----- DATA FOR REVIEW -----
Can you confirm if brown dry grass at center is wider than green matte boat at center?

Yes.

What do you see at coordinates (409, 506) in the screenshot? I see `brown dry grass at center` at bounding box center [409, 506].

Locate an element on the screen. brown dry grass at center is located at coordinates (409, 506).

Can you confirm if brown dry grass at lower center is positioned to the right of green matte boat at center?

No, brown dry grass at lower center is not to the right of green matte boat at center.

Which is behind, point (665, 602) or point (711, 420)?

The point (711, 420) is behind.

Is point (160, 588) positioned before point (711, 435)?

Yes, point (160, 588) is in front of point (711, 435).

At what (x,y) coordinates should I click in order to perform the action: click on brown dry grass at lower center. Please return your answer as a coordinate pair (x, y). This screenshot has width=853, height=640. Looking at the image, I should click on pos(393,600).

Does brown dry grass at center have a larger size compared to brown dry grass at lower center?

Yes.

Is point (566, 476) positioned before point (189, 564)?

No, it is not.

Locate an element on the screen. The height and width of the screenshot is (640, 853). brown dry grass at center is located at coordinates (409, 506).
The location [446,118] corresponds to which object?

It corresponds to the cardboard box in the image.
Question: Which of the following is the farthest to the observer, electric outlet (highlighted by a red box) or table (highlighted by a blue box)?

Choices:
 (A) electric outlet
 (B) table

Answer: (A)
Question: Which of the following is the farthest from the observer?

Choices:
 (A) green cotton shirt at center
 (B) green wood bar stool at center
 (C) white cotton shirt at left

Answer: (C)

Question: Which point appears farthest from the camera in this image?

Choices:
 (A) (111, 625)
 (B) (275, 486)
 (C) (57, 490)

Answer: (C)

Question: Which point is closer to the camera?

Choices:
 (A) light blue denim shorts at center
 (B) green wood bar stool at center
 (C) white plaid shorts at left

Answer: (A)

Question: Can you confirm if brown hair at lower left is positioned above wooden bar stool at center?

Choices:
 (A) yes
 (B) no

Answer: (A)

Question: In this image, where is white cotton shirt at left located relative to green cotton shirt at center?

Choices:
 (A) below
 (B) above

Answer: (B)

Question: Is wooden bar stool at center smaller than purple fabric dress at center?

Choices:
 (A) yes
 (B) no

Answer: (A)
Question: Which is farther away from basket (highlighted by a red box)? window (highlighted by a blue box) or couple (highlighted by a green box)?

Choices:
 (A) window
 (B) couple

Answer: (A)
-----
----- DATA FOR REVIEW -----
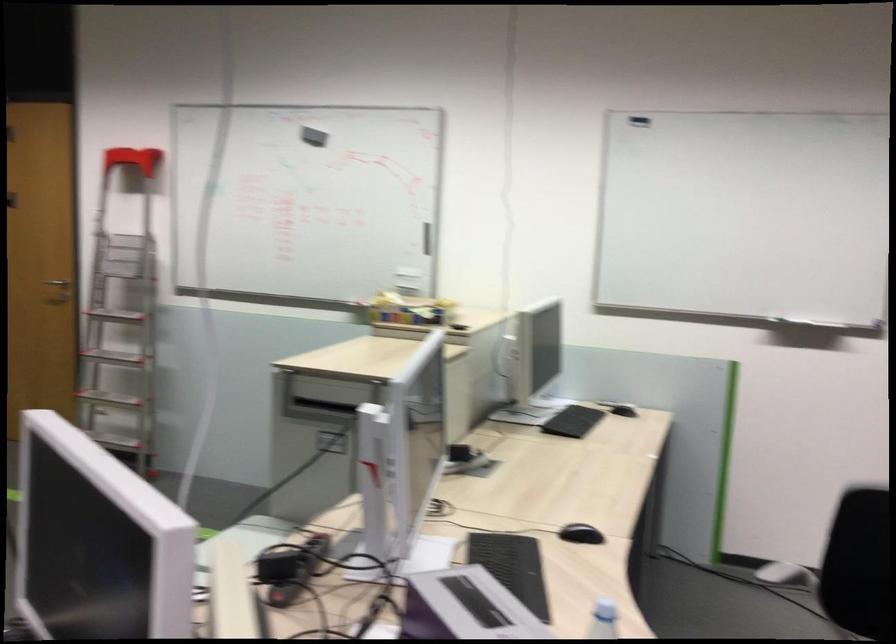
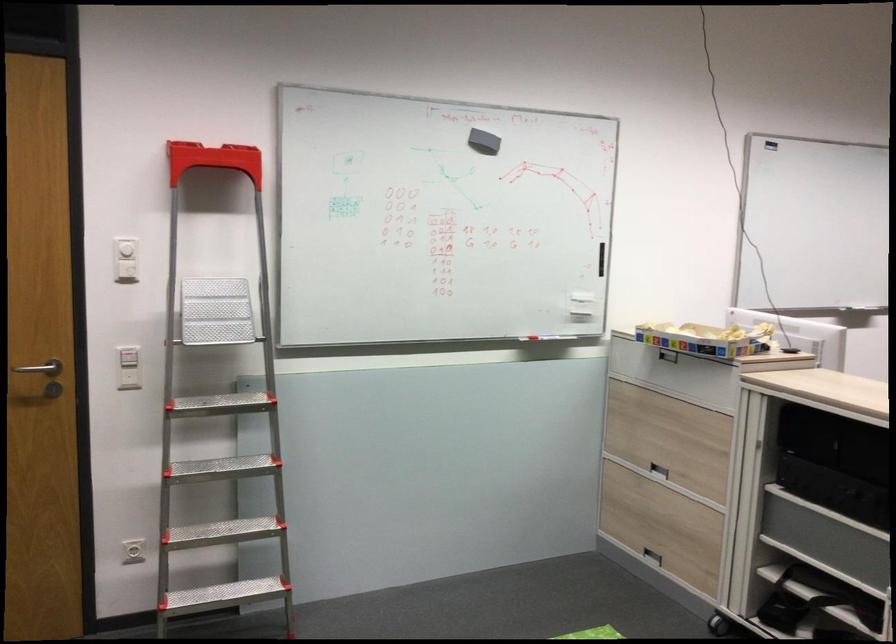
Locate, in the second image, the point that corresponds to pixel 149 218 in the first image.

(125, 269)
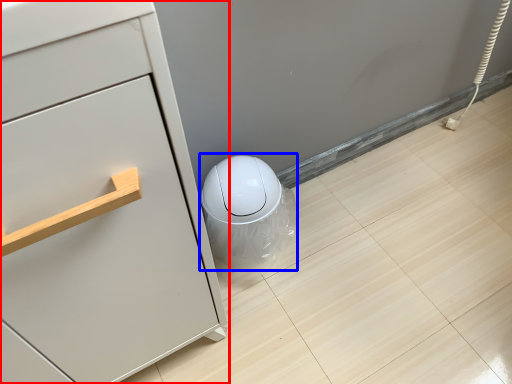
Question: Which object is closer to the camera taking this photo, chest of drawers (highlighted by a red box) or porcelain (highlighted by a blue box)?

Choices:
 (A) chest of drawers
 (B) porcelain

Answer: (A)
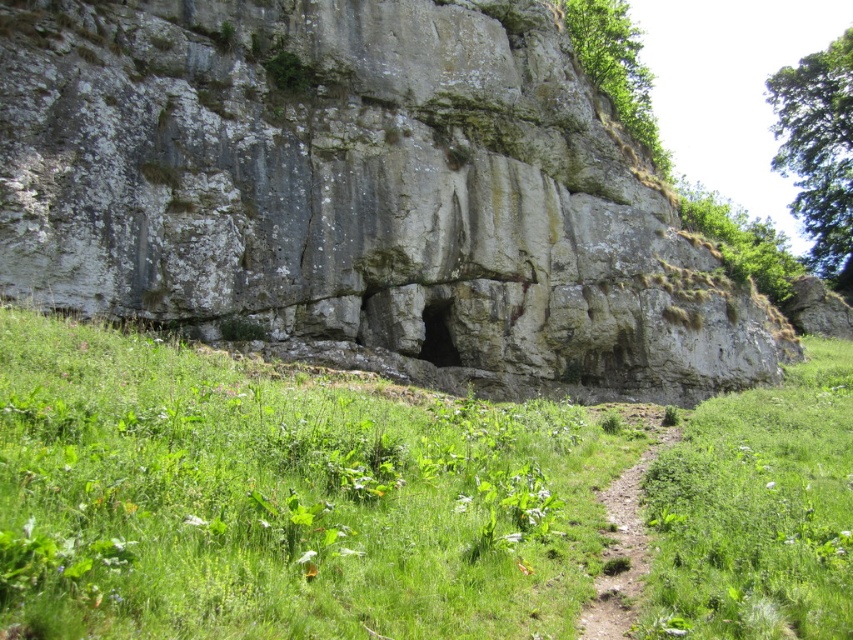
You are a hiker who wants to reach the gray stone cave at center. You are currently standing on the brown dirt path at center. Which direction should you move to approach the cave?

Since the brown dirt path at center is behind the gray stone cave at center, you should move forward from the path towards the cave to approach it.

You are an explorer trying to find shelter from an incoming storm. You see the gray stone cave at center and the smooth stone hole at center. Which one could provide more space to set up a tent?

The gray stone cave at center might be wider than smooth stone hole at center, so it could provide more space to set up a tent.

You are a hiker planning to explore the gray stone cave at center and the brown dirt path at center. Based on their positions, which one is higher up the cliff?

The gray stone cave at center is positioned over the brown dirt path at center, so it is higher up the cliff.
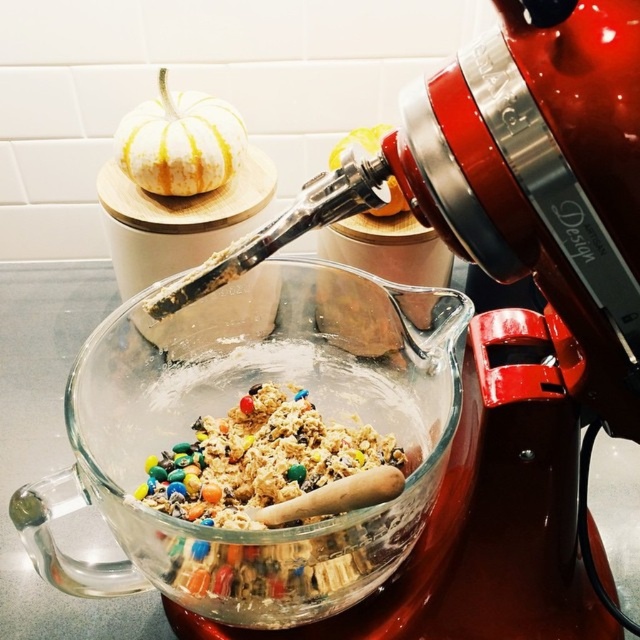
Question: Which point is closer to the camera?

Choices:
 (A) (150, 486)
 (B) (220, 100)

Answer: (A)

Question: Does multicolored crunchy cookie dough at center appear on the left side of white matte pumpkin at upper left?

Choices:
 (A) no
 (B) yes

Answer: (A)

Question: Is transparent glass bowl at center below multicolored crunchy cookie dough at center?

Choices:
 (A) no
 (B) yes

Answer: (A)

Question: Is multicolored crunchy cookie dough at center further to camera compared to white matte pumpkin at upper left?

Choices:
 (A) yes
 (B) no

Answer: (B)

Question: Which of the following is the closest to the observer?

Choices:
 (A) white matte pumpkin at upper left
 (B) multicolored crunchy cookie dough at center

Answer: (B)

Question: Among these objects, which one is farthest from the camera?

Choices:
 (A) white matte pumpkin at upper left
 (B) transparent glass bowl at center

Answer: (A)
-----
| DIRECTIONS |
Please identify every line in the stored items above that contains the word "cotton", and copy each of those lines.

| TASK SOLUTION |
 (A) green cotton shirt at center
 (C) white cotton shirt at left
Question: In this image, where is white cotton shirt at left located relative to green cotton shirt at center?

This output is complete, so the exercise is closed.